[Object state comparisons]
Start of Block
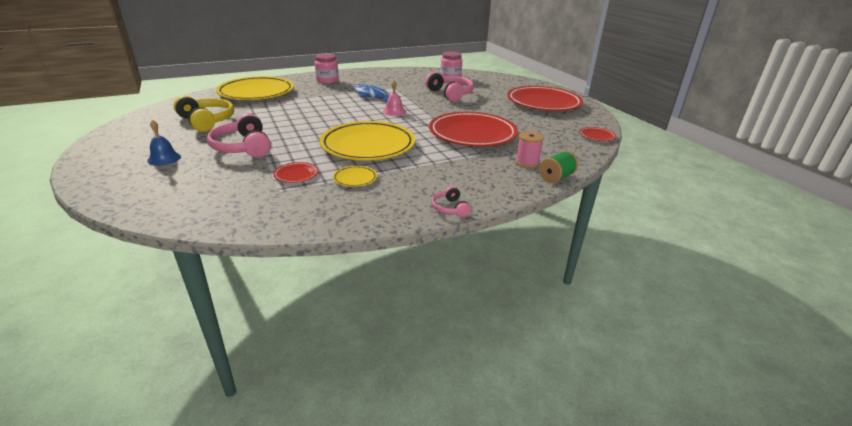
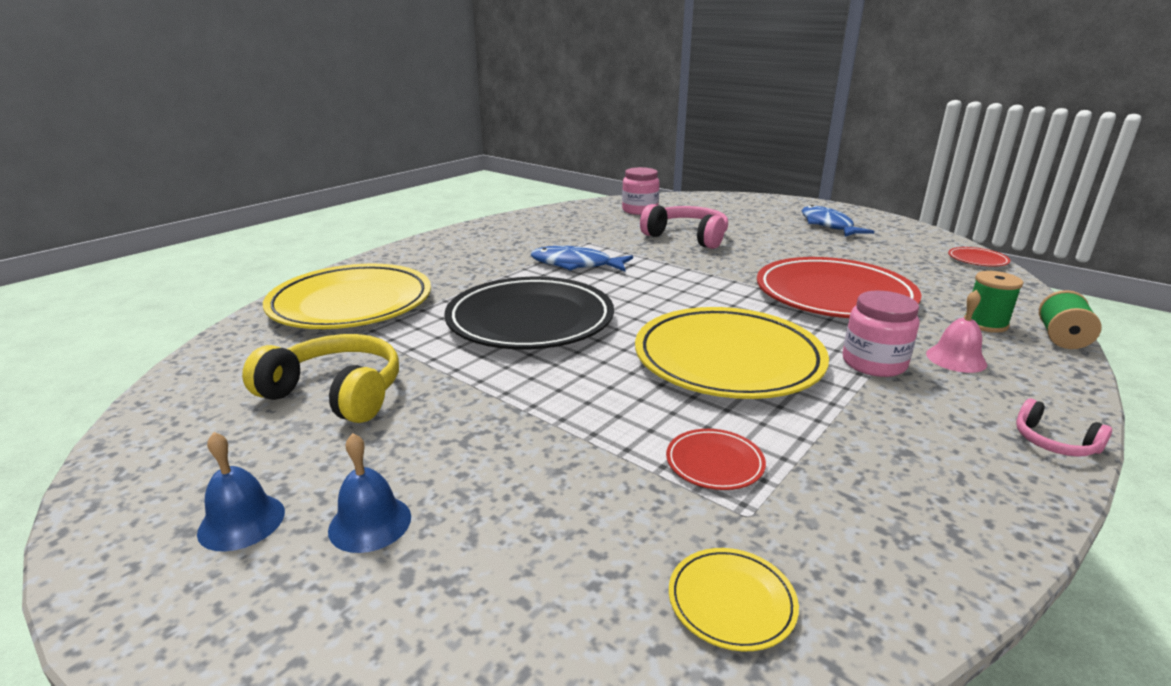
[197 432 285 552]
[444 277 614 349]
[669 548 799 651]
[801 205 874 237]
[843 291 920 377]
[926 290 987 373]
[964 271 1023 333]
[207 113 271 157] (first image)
End of Block
Starting from the line that contains "[669 548 799 651]", reproduce each line of the data exactly through the last one.

### ANSWER TO THIS TASK
[669 548 799 651]
[801 205 874 237]
[843 291 920 377]
[926 290 987 373]
[964 271 1023 333]
[207 113 271 157] (first image)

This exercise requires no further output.